Exercise: Using "moved" as the search string, find the matching lines below and copy them.

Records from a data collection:

= = = =

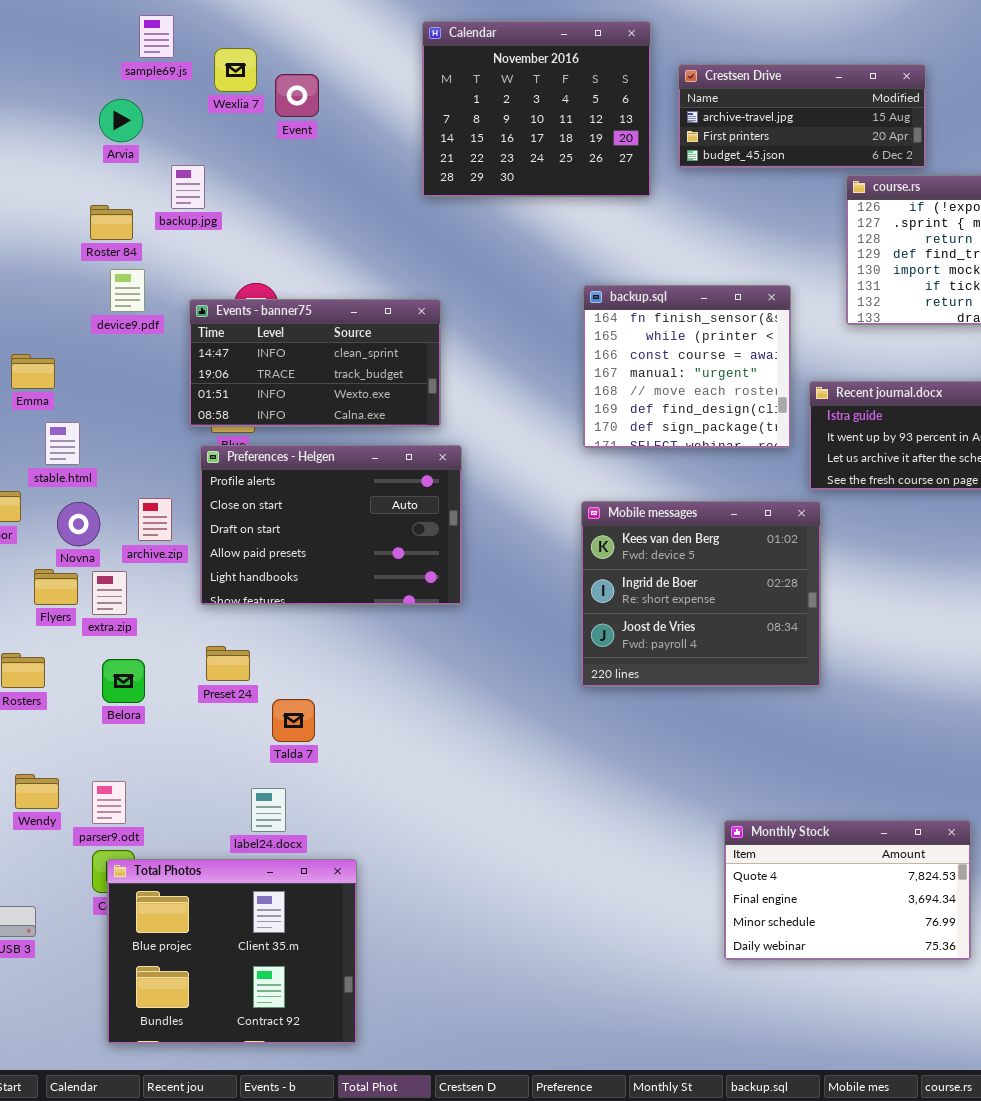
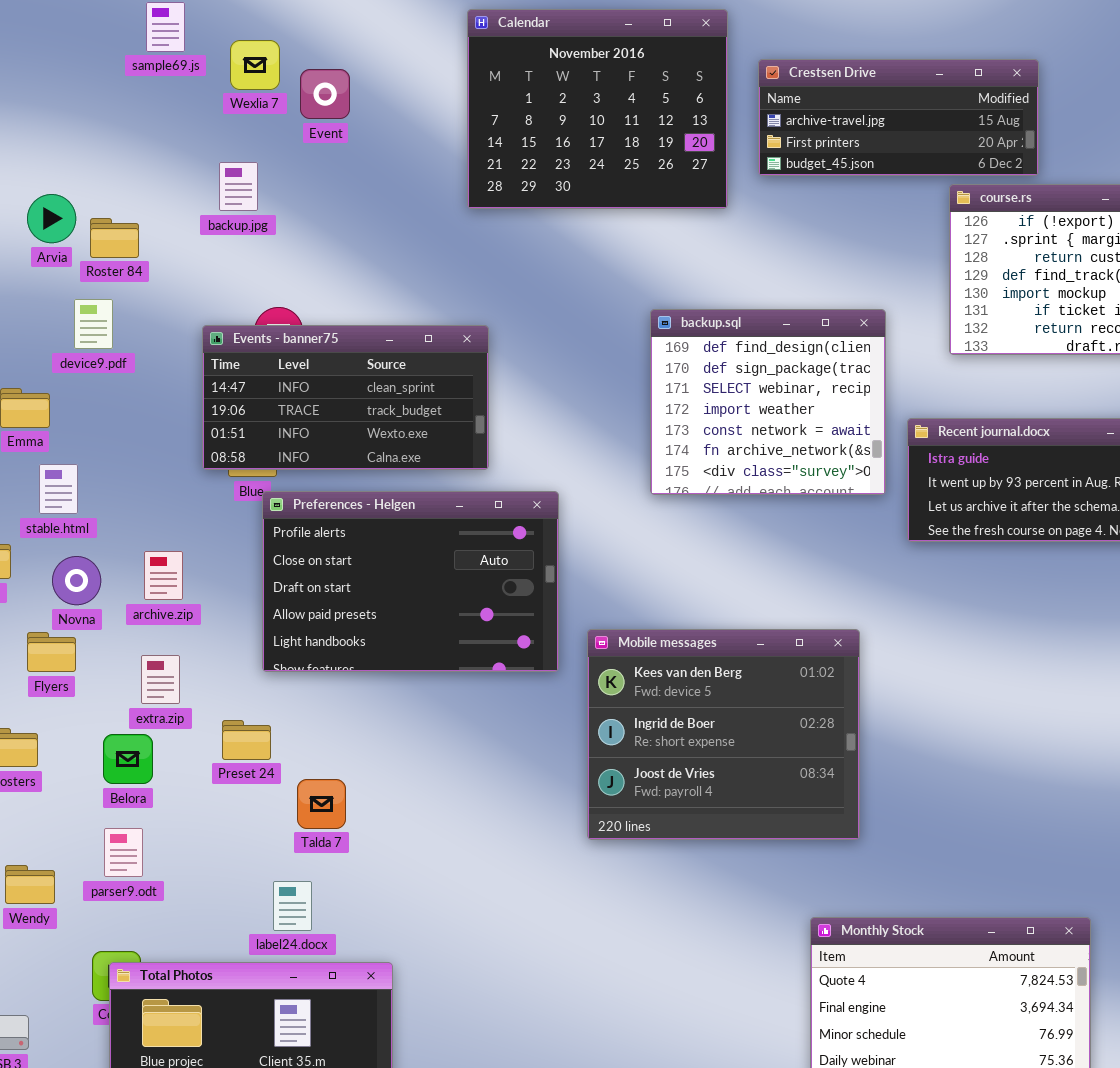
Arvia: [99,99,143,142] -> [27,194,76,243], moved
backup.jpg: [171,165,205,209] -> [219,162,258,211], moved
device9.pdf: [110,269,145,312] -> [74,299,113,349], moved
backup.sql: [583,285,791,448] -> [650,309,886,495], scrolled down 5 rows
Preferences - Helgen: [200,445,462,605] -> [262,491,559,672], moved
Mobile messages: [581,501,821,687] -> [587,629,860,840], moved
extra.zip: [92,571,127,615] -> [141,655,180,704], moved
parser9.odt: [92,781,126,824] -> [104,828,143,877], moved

= = = =

Expected answer:
Arvia: [99,99,143,142] -> [27,194,76,243], moved
backup.jpg: [171,165,205,209] -> [219,162,258,211], moved
device9.pdf: [110,269,145,312] -> [74,299,113,349], moved
Preferences - Helgen: [200,445,462,605] -> [262,491,559,672], moved
Mobile messages: [581,501,821,687] -> [587,629,860,840], moved
extra.zip: [92,571,127,615] -> [141,655,180,704], moved
parser9.odt: [92,781,126,824] -> [104,828,143,877], moved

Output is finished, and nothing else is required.